• [Material shown]
┌────────
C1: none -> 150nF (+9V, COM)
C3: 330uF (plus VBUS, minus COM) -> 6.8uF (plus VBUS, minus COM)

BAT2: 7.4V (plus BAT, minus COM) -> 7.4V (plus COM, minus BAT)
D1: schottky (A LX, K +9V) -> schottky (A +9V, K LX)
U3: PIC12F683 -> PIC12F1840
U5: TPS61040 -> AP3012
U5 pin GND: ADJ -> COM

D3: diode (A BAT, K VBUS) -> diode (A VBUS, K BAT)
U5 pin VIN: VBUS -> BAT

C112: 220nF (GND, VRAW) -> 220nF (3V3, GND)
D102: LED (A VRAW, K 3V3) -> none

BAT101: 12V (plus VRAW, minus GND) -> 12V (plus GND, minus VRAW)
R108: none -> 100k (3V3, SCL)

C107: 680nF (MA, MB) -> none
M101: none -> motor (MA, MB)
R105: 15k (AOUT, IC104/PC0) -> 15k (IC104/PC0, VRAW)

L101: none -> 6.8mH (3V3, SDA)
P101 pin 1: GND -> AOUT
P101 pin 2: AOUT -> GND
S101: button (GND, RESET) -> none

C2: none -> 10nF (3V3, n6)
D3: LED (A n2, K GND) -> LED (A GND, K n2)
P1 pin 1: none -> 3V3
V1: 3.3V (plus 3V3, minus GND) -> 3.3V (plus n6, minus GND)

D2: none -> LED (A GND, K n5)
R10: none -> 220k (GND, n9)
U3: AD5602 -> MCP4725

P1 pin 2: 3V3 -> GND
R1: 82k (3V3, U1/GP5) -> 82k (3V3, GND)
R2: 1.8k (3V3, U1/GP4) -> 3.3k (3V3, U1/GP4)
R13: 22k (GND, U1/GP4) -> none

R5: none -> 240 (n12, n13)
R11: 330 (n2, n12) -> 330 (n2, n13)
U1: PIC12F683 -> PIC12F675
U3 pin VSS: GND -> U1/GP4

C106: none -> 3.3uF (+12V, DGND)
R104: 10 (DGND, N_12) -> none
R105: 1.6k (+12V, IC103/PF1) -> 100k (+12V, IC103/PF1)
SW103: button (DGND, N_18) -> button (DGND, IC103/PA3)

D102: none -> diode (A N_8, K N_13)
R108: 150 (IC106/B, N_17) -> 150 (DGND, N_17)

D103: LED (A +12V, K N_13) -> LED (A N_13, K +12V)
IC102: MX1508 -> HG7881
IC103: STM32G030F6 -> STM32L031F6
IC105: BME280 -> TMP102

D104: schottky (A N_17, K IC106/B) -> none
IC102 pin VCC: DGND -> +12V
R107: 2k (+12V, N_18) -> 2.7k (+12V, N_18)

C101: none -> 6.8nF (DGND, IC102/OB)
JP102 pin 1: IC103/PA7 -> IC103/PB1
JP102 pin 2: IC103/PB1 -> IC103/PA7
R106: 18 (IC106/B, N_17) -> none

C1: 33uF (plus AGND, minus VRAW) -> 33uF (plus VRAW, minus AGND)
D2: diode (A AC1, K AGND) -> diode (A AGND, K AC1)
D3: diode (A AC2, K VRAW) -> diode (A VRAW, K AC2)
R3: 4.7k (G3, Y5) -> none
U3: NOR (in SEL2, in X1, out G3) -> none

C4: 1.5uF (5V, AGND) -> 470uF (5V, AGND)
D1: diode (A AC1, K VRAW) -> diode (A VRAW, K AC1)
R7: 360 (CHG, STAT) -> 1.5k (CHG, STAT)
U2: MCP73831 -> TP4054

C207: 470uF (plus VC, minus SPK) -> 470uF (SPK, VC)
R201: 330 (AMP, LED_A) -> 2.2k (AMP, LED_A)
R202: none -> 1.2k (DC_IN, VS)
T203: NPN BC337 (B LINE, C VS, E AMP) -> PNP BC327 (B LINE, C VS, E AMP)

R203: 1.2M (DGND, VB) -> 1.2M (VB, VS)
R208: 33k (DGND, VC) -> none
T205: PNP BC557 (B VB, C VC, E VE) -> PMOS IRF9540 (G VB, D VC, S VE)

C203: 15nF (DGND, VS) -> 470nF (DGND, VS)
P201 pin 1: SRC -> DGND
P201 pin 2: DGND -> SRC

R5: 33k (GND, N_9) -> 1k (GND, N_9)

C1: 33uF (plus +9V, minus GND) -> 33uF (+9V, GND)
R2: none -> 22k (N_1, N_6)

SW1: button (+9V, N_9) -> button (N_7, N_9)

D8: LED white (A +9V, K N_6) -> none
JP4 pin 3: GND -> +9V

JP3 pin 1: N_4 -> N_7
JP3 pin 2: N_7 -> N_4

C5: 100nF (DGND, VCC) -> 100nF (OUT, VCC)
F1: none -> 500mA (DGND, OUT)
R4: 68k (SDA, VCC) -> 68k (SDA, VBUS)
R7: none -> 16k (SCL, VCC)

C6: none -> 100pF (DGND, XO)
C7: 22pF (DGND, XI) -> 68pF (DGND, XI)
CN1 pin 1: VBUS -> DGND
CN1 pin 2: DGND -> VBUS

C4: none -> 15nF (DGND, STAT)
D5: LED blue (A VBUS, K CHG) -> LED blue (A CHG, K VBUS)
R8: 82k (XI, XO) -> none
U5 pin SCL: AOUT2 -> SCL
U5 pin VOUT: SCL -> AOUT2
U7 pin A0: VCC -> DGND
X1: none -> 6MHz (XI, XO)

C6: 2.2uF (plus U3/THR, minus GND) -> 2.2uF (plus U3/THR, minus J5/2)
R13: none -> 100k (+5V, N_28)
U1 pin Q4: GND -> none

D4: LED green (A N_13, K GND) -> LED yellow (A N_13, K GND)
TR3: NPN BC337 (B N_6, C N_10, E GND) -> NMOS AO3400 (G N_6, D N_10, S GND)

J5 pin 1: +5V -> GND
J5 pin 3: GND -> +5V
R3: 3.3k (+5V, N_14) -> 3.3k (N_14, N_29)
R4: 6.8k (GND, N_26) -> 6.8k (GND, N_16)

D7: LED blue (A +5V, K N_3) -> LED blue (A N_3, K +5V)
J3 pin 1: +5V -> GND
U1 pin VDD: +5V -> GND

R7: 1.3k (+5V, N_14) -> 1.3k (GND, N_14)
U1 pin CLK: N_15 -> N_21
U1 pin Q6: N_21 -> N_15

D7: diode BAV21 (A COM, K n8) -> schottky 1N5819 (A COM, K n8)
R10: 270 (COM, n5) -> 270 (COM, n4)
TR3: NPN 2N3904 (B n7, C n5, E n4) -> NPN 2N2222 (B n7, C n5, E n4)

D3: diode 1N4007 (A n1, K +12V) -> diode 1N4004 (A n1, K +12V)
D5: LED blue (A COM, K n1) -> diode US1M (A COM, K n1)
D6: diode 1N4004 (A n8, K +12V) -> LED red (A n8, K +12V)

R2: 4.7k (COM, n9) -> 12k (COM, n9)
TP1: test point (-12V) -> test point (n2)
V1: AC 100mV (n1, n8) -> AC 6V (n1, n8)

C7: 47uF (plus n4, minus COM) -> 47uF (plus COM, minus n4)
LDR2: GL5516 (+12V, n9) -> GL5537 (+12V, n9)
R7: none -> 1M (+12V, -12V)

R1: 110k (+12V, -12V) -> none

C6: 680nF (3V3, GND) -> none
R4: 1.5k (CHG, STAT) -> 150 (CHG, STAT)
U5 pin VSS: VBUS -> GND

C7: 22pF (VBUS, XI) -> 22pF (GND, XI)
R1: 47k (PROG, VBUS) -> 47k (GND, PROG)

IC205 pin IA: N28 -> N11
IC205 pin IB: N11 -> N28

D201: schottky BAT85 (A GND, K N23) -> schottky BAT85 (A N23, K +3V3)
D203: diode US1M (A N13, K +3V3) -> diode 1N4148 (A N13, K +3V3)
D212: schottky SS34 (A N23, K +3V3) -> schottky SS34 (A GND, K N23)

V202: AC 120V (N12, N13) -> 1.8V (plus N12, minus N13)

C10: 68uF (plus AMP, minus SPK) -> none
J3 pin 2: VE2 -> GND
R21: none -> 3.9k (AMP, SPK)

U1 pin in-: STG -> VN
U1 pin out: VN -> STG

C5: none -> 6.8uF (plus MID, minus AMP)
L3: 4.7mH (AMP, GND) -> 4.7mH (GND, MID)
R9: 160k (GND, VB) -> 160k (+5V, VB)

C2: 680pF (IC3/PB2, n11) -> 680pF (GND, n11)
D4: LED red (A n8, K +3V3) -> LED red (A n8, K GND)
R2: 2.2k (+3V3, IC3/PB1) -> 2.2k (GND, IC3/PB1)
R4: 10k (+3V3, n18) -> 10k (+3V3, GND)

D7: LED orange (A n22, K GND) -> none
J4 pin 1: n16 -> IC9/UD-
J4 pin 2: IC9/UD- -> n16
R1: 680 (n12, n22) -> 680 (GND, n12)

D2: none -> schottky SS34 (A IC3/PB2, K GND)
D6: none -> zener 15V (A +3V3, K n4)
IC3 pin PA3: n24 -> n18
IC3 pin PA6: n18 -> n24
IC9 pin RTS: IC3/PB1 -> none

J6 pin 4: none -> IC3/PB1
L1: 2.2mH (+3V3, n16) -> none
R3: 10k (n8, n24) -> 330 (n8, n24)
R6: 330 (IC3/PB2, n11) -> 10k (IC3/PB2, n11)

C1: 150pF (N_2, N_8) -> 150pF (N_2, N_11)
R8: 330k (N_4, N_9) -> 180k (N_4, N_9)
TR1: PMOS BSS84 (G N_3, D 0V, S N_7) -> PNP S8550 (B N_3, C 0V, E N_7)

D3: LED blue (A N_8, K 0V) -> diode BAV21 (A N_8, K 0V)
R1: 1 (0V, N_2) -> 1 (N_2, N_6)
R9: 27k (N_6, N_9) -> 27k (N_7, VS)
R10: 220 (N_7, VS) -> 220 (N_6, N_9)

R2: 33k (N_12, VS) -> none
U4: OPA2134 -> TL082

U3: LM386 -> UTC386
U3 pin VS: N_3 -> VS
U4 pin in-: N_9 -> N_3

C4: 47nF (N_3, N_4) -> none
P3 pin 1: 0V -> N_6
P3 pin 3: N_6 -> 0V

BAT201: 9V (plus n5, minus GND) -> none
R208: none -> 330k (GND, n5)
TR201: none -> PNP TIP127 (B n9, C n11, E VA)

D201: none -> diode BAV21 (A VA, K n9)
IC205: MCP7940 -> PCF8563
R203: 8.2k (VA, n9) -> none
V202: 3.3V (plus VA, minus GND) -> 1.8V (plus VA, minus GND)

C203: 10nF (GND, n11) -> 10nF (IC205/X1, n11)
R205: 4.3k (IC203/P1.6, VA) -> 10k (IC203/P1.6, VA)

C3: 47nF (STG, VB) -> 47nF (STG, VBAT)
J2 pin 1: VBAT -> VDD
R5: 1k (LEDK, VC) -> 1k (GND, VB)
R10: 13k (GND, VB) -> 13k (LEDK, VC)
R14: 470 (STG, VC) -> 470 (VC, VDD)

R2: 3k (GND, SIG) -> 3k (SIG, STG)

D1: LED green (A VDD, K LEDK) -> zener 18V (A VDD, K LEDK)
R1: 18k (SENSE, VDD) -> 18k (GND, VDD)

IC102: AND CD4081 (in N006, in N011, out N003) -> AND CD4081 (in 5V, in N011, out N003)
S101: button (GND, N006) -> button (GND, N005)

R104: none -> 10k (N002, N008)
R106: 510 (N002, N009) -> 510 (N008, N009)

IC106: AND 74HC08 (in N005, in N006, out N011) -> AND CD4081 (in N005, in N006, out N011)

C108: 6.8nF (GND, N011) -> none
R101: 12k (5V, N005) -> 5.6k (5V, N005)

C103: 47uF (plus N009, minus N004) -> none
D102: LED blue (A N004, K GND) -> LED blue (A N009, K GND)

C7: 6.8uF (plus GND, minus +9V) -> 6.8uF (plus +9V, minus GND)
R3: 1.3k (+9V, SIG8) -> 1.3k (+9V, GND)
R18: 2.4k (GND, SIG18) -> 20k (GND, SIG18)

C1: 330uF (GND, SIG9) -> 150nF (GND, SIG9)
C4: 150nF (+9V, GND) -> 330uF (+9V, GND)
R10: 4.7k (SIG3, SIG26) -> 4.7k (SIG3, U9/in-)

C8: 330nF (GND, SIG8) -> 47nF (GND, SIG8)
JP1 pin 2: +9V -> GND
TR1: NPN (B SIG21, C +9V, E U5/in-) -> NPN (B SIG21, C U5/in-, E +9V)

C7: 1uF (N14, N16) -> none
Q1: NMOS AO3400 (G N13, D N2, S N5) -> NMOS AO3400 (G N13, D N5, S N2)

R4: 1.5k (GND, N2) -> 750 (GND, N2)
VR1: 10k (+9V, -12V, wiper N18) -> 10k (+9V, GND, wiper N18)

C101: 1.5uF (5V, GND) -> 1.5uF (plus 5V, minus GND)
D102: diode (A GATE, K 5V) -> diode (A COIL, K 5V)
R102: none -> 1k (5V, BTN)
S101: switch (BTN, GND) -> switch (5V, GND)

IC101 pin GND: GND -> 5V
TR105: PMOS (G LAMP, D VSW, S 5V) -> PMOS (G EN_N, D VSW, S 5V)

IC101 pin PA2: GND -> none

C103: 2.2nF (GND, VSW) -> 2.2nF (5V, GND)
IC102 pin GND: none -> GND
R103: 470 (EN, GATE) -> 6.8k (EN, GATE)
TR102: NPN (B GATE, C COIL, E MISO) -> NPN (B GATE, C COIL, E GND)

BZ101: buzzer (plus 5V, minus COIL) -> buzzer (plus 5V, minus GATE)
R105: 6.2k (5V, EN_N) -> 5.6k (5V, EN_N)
└────────
• [Problem description]
Report each line of the material above where the word "COIL" appears.

• [Response for this exercise]
D102: diode (A GATE, K 5V) -> diode (A COIL, K 5V)
TR102: NPN (B GATE, C COIL, E MISO) -> NPN (B GATE, C COIL, E GND)
BZ101: buzzer (plus 5V, minus COIL) -> buzzer (plus 5V, minus GATE)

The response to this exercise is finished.